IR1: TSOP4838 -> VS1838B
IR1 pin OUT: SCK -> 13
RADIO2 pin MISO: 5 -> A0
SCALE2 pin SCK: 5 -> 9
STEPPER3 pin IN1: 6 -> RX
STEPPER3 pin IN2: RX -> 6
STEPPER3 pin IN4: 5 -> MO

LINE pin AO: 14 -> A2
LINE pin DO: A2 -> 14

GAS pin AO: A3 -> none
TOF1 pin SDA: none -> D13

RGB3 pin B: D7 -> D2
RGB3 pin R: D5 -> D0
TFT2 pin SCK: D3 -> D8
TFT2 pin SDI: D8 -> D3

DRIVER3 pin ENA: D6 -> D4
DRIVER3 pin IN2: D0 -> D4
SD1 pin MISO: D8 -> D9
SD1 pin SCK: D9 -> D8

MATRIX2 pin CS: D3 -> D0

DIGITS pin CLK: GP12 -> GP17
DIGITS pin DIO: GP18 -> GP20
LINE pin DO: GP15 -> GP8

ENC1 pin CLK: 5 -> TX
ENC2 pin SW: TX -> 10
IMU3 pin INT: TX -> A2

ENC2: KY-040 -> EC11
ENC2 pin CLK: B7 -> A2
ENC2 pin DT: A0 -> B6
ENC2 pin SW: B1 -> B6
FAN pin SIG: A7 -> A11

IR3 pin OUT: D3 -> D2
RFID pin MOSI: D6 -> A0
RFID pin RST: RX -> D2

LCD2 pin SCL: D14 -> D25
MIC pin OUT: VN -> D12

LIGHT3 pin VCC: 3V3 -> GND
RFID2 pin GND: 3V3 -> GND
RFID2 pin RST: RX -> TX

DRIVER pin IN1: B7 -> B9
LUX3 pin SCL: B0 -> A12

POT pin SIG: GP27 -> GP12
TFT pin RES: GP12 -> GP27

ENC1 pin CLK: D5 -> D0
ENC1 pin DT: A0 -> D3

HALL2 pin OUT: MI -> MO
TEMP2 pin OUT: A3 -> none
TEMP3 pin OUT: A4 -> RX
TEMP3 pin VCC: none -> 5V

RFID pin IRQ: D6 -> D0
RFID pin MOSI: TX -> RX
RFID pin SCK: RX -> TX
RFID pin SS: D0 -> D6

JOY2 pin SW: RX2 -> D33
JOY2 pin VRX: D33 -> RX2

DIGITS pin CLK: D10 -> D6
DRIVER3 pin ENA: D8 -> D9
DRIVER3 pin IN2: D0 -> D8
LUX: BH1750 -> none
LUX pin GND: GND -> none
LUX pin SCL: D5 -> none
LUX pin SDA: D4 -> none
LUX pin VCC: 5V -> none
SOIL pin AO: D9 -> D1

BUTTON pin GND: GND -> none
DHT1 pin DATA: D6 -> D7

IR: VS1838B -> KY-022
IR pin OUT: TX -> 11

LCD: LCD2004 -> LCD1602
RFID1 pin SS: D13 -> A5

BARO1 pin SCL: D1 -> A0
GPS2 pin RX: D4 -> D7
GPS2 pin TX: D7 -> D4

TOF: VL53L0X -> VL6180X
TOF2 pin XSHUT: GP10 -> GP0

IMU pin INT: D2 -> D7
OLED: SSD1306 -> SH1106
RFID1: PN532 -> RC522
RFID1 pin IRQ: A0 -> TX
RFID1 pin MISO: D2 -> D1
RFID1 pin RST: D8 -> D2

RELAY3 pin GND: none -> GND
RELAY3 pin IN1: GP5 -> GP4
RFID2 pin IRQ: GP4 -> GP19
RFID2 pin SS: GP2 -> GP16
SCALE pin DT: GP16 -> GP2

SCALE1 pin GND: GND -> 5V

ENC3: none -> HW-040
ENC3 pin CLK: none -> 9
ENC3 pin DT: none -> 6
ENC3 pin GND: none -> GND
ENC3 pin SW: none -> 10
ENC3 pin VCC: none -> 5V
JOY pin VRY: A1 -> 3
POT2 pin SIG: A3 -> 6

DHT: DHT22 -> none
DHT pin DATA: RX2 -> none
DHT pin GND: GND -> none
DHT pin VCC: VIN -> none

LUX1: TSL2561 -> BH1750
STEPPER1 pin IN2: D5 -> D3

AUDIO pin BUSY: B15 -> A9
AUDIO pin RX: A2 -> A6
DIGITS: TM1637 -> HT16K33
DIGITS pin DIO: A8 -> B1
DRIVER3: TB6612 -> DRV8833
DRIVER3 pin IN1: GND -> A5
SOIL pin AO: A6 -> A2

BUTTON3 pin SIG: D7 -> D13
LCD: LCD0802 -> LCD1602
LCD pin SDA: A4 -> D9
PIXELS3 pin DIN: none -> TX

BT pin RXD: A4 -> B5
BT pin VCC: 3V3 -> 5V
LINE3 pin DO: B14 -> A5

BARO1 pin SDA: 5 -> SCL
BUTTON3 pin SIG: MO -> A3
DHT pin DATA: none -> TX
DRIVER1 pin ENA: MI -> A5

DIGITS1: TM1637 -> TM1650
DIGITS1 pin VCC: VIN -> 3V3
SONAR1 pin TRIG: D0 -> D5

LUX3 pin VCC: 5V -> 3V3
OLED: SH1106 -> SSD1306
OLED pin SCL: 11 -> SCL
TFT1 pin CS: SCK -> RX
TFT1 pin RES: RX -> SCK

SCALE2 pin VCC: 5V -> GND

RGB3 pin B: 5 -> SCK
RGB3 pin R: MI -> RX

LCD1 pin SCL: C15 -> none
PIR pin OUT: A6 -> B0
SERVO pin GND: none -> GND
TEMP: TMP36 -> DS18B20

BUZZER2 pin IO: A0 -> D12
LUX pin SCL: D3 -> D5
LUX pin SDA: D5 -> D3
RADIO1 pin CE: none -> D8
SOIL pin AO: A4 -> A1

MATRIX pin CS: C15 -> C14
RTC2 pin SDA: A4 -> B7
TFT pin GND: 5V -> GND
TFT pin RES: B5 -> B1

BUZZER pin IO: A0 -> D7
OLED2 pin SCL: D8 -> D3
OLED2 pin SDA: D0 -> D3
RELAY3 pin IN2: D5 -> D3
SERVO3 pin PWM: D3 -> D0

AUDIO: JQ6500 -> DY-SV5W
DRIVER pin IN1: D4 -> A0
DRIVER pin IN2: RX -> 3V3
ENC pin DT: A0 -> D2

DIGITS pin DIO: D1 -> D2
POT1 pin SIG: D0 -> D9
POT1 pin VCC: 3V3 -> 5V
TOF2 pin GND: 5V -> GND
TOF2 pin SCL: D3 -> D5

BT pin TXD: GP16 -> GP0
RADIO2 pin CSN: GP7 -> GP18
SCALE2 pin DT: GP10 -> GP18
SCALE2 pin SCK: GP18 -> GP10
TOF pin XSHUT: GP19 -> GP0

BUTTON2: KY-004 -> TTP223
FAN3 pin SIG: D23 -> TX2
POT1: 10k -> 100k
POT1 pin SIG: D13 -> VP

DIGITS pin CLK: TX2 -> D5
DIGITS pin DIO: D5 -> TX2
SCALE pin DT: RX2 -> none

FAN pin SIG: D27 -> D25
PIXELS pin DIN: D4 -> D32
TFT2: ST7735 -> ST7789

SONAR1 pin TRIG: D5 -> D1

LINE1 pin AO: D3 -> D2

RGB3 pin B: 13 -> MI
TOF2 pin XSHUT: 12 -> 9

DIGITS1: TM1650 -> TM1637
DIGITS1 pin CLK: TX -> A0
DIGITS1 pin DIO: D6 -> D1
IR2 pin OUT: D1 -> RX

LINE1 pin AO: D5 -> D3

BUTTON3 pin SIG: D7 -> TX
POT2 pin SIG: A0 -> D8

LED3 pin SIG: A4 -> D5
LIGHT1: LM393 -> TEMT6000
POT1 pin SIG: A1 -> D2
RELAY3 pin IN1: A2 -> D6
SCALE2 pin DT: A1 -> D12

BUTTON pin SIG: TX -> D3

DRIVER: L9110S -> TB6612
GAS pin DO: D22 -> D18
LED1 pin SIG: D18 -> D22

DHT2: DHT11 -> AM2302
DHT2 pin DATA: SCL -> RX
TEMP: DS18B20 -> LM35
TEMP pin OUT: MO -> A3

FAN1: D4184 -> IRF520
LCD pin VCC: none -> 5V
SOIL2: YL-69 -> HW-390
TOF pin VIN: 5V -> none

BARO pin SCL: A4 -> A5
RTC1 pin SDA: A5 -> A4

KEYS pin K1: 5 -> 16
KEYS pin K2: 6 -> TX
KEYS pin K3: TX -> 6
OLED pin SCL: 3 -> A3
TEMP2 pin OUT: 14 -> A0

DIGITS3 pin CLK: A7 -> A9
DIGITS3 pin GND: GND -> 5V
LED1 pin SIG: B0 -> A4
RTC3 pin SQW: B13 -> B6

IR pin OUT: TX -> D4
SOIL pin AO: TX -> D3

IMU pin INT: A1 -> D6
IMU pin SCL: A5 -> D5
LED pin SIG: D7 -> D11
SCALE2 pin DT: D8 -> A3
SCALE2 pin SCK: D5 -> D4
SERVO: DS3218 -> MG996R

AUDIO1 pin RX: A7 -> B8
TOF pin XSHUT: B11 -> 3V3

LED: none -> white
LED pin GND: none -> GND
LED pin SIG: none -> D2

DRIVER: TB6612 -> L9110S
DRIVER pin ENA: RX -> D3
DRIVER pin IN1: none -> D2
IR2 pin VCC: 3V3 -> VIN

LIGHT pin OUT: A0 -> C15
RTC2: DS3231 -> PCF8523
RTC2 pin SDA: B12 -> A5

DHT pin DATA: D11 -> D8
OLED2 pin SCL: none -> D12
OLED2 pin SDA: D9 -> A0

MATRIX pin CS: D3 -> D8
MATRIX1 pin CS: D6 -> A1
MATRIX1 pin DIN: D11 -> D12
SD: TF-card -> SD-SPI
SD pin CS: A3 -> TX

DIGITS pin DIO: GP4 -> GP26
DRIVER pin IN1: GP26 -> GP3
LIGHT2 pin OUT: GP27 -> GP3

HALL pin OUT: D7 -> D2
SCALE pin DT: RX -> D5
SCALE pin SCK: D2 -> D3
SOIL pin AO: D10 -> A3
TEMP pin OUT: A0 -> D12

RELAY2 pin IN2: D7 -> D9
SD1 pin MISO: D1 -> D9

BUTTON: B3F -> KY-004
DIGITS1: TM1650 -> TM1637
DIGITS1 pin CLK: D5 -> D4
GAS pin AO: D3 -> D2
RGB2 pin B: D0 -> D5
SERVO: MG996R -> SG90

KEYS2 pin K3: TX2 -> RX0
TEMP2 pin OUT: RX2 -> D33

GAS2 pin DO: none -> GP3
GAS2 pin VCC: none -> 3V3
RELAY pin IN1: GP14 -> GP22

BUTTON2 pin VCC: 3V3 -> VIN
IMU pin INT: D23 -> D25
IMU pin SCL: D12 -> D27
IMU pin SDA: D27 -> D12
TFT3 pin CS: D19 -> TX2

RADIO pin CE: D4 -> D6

-------

Exercise aim: Copy the entries word for word. Start at the first line and end with the line containing "RGB3 pin R: D5 -> D0".

Reply:
IR1: TSOP4838 -> VS1838B
IR1 pin OUT: SCK -> 13
RADIO2 pin MISO: 5 -> A0
SCALE2 pin SCK: 5 -> 9
STEPPER3 pin IN1: 6 -> RX
STEPPER3 pin IN2: RX -> 6
STEPPER3 pin IN4: 5 -> MO

LINE pin AO: 14 -> A2
LINE pin DO: A2 -> 14

GAS pin AO: A3 -> none
TOF1 pin SDA: none -> D13

RGB3 pin B: D7 -> D2
RGB3 pin R: D5 -> D0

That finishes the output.